If a line in the data contains "DGND", copy it out.
☆ ☆ ☆
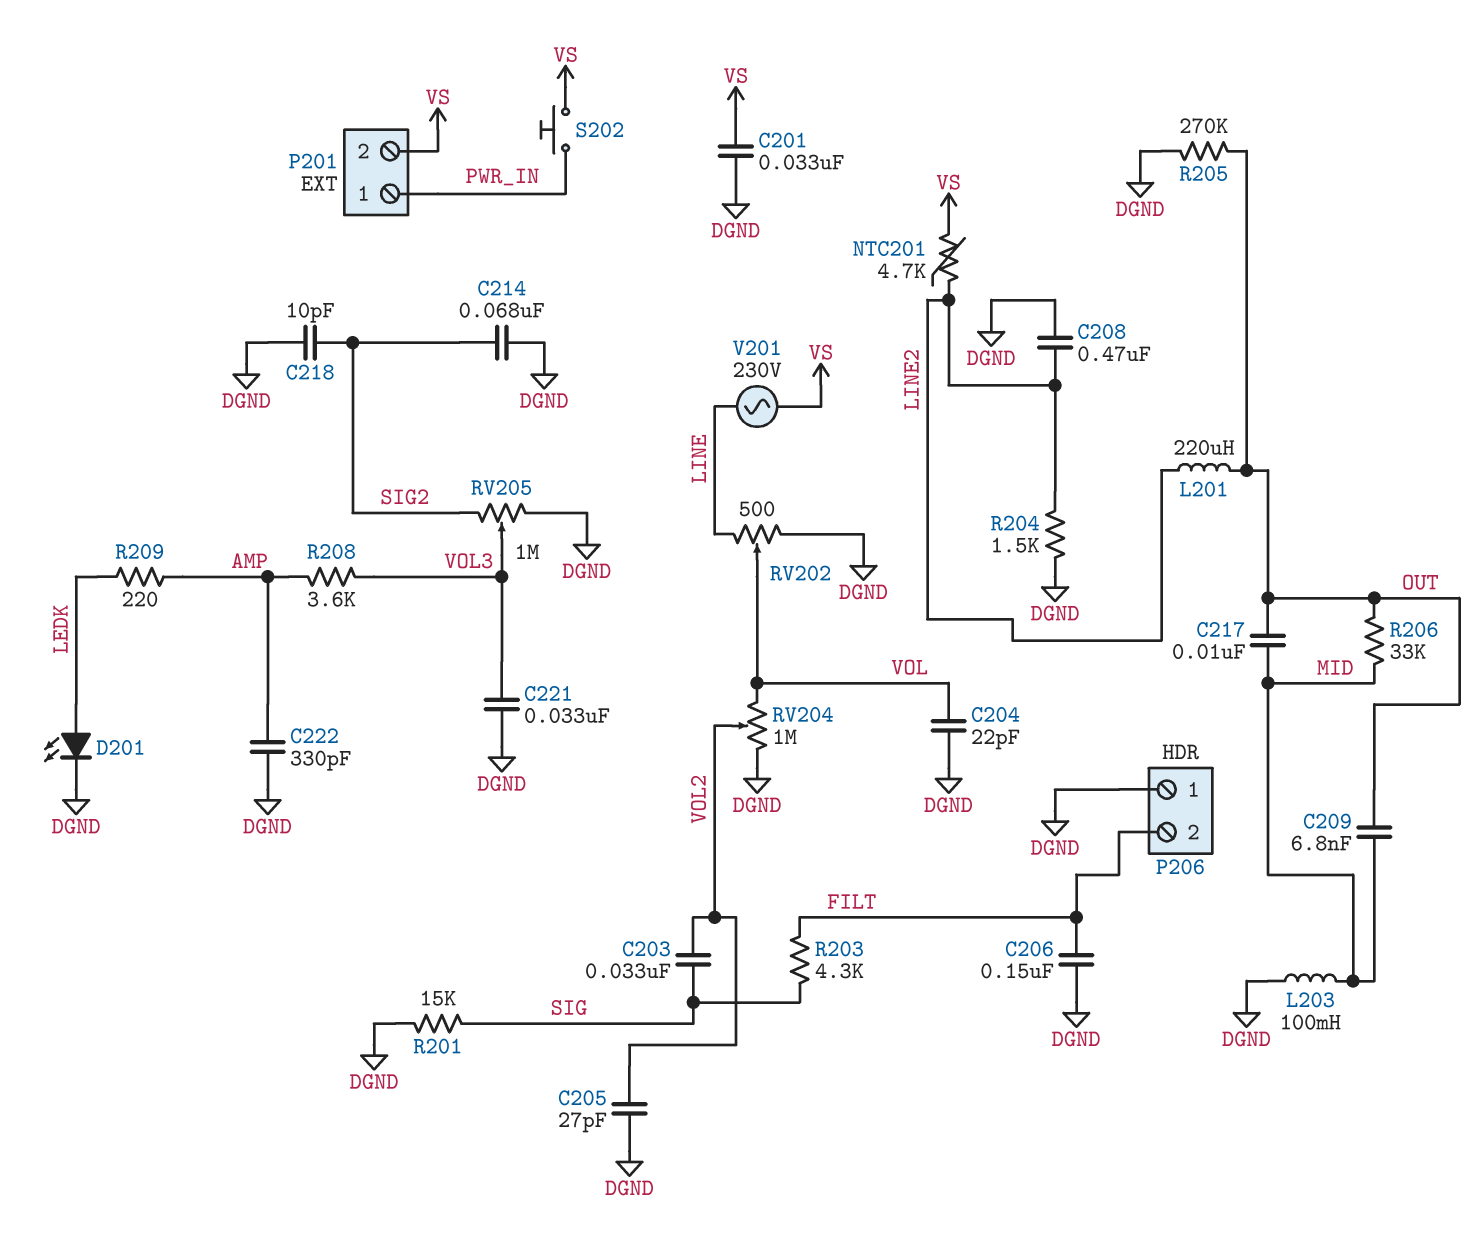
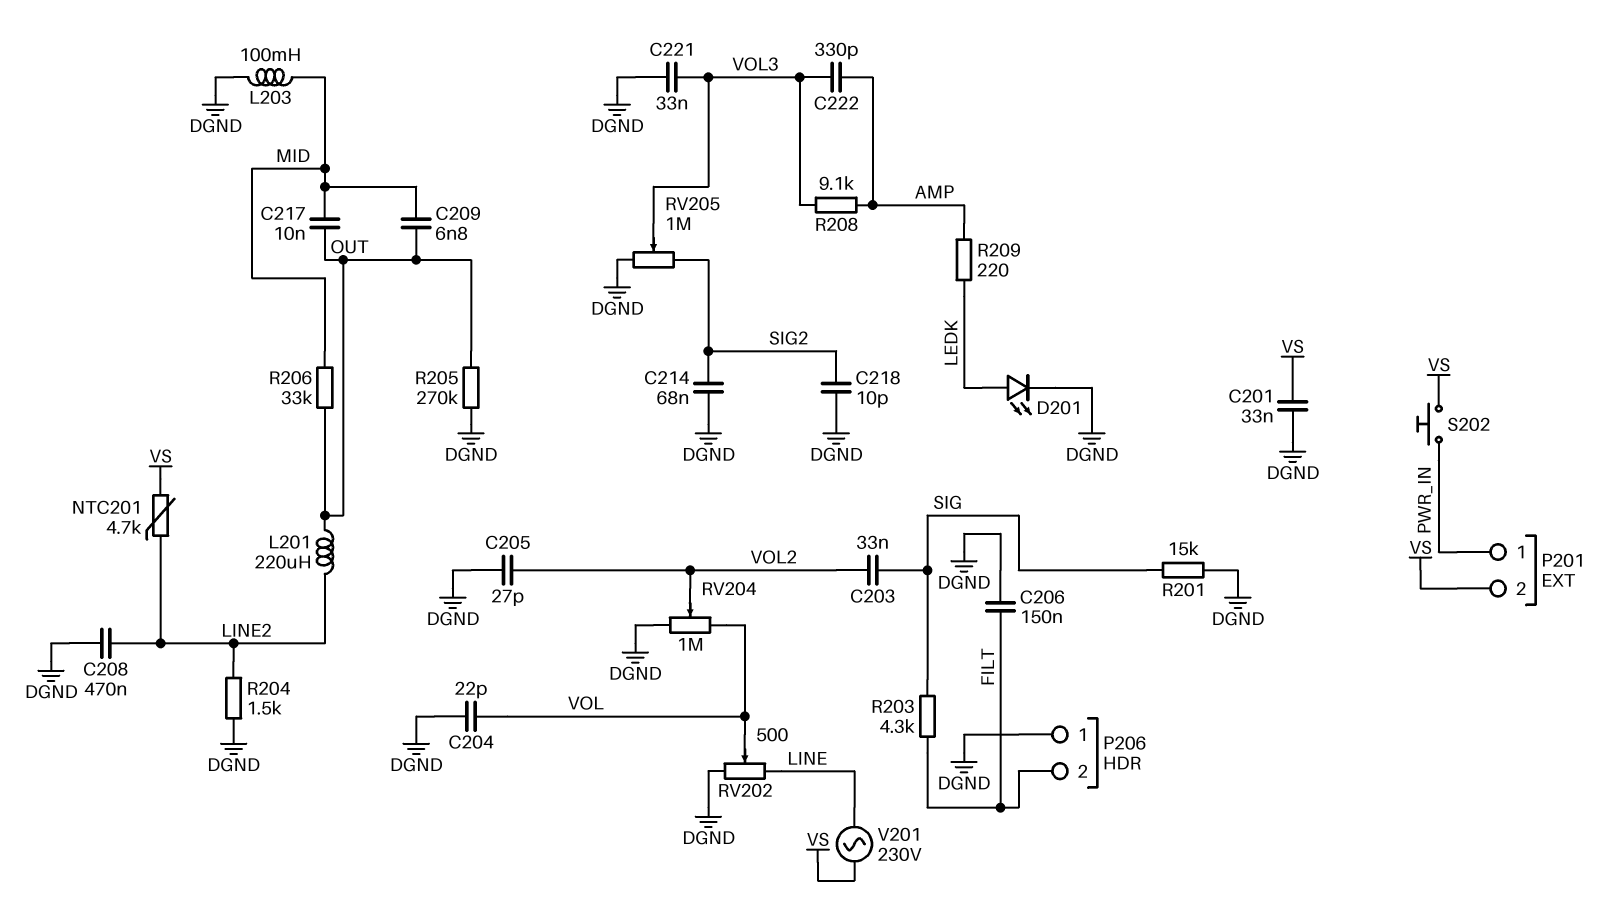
C222: 330pF (AMP, DGND) -> 330pF (AMP, VOL3)
R208: 3.6k (AMP, VOL3) -> 9.1k (AMP, VOL3)

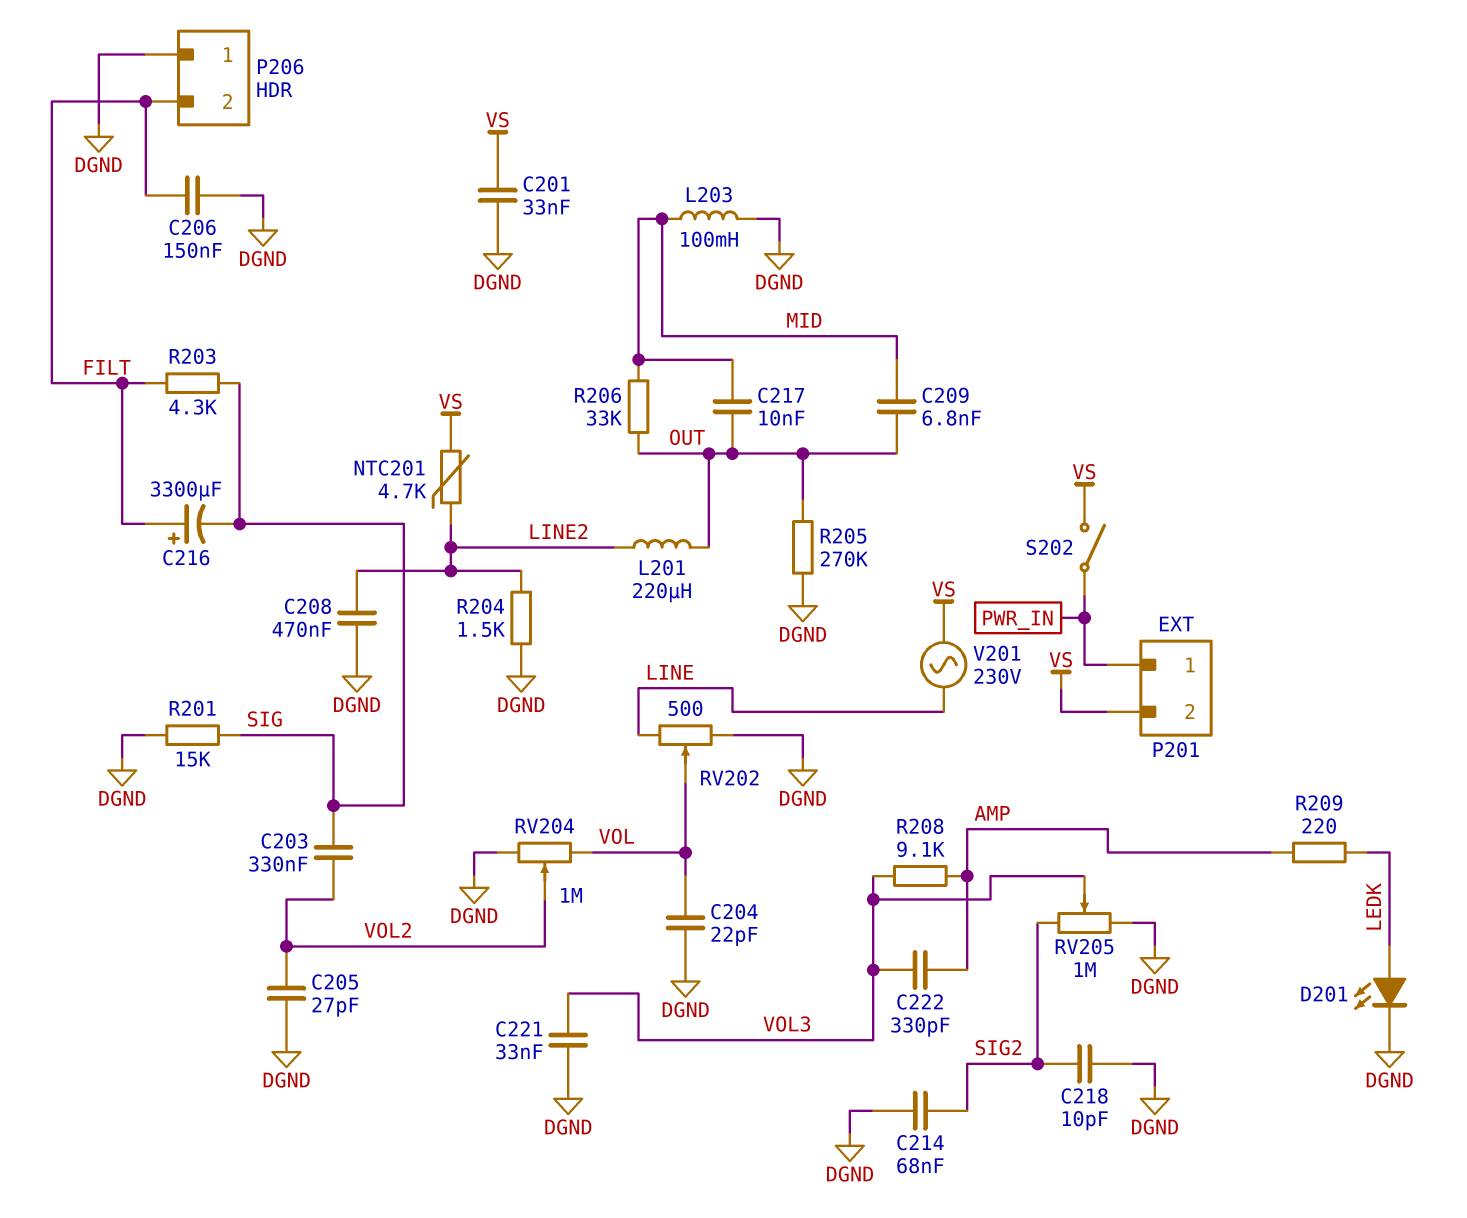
C203: 33nF (SIG, VOL2) -> 330nF (SIG, VOL2)
C216: none -> 3300uF (plus FILT, minus SIG)
S202: button (PWR_IN, VS) -> switch (PWR_IN, VS)

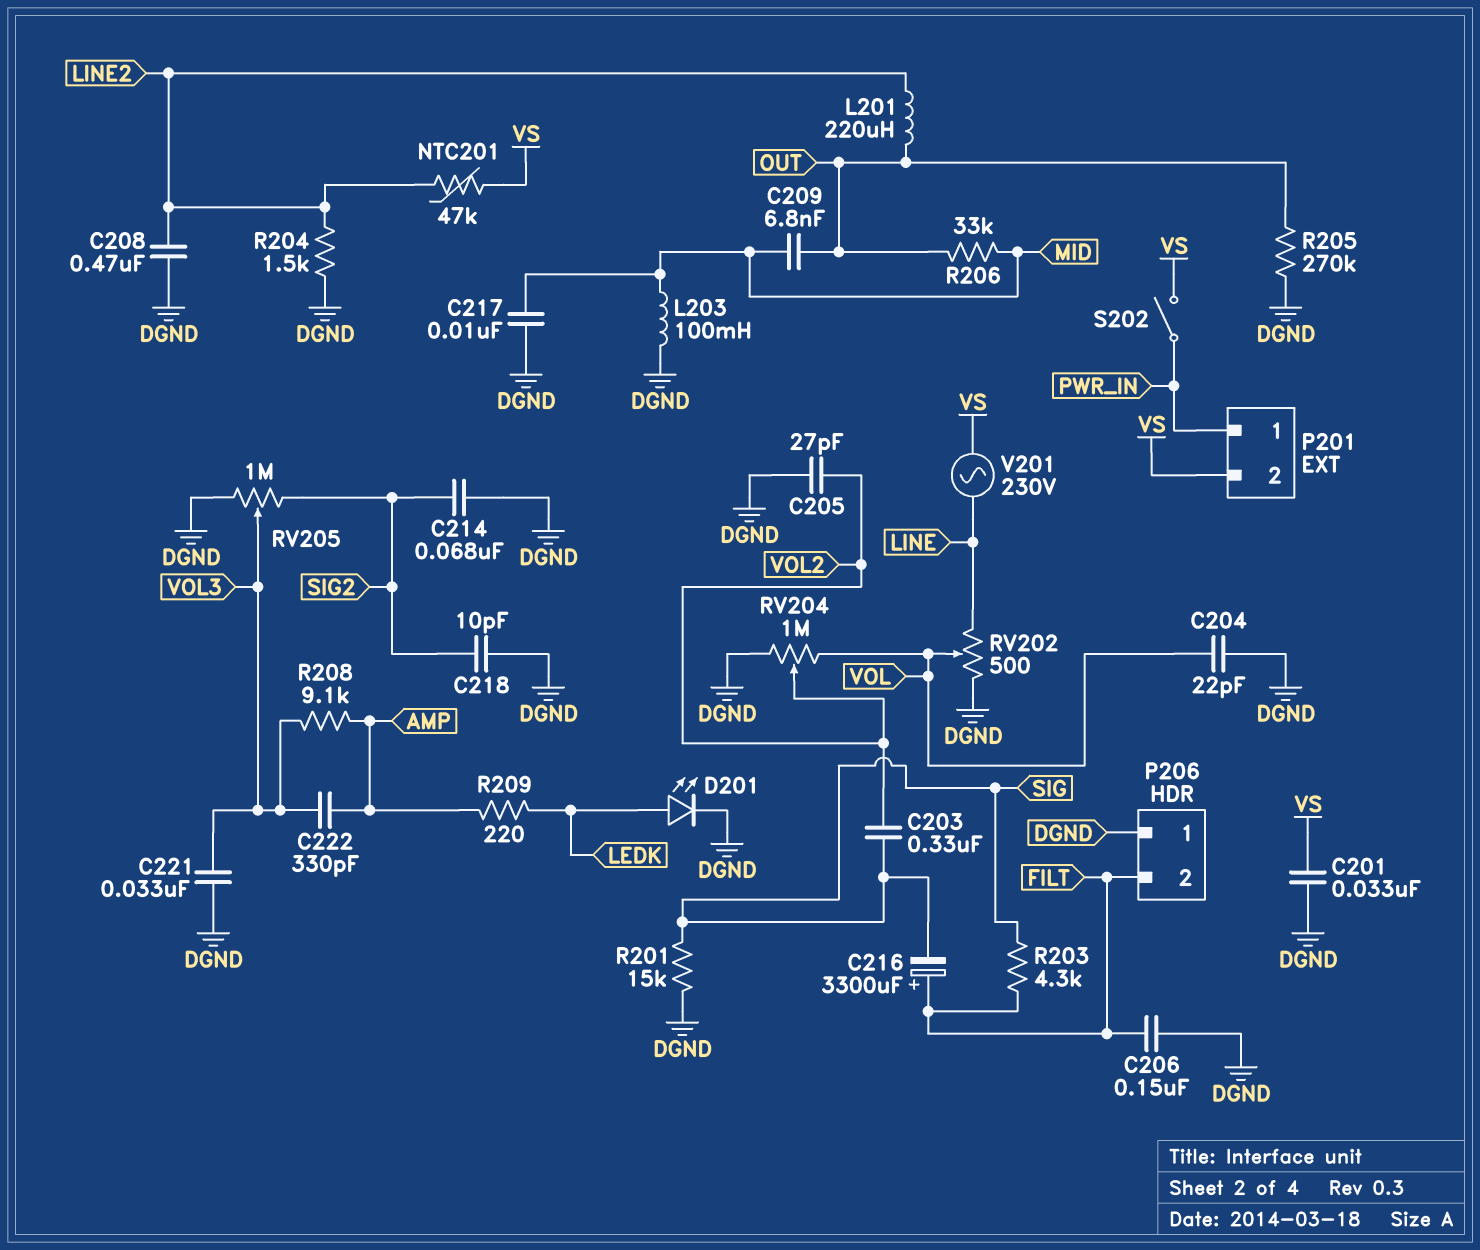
C217: 10nF (MID, OUT) -> 10nF (DGND, MID)
NTC201: 4.7k (LINE2, VS) -> 47k (LINE2, VS)

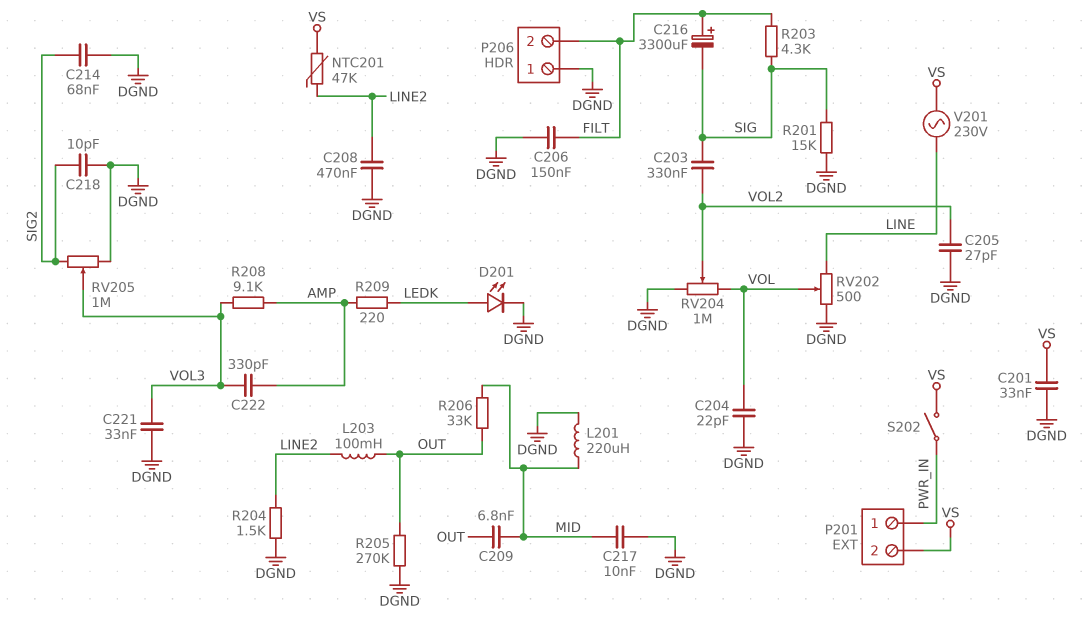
L201: 220uH (LINE2, OUT) -> 220uH (DGND, MID)
L203: 100mH (DGND, MID) -> 100mH (LINE2, OUT)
☆ ☆ ☆
# OUTPUT FOR THIS TASK:
C222: 330pF (AMP, DGND) -> 330pF (AMP, VOL3)
C217: 10nF (MID, OUT) -> 10nF (DGND, MID)
L201: 220uH (LINE2, OUT) -> 220uH (DGND, MID)
L203: 100mH (DGND, MID) -> 100mH (LINE2, OUT)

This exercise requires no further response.